* **REQUIRED ACTION**: For the word "pink", state how many lines below contain it. Give no other text.

(DATA TO USE)

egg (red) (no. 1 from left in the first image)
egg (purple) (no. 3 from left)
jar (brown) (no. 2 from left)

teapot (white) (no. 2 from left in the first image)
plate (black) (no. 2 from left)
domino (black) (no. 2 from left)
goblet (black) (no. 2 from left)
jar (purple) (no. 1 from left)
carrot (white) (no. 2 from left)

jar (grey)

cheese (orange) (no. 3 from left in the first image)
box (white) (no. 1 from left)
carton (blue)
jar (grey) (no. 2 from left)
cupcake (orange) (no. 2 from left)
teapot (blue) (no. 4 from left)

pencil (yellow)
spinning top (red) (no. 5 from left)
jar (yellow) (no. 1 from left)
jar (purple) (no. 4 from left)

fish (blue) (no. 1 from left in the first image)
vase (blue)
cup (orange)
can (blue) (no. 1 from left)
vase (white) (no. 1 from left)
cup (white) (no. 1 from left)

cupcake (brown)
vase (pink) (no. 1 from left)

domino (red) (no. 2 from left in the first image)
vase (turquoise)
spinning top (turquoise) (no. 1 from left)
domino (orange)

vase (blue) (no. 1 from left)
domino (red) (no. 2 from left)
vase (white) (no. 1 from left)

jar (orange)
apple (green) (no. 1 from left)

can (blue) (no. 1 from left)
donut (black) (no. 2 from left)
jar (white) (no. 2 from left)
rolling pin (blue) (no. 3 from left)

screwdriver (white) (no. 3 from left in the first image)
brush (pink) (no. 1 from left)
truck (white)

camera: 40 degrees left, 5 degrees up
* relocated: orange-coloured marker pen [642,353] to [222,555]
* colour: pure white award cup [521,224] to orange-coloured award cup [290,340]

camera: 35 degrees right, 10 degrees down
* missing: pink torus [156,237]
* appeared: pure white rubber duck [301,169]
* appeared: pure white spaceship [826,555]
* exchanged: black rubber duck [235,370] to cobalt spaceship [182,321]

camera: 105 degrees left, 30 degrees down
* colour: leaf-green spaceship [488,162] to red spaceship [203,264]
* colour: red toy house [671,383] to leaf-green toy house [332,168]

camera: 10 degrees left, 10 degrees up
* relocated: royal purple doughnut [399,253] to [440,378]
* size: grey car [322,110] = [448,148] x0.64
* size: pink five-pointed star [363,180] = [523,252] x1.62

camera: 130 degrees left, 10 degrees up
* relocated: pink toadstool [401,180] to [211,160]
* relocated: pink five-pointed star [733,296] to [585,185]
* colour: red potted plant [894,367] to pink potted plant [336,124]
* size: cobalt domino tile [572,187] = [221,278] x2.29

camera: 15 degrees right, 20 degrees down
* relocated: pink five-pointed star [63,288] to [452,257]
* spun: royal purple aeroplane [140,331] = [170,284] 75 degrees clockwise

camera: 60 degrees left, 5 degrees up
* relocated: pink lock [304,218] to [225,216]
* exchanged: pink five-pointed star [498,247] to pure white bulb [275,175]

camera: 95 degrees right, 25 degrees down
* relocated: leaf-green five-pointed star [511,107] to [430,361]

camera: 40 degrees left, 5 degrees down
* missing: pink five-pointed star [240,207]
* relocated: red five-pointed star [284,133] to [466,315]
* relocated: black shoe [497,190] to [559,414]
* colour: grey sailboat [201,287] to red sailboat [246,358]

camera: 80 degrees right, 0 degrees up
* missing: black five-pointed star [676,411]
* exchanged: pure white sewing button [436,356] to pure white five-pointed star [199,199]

(End DATA TO USE)

* **RESPONSE AREA**: 11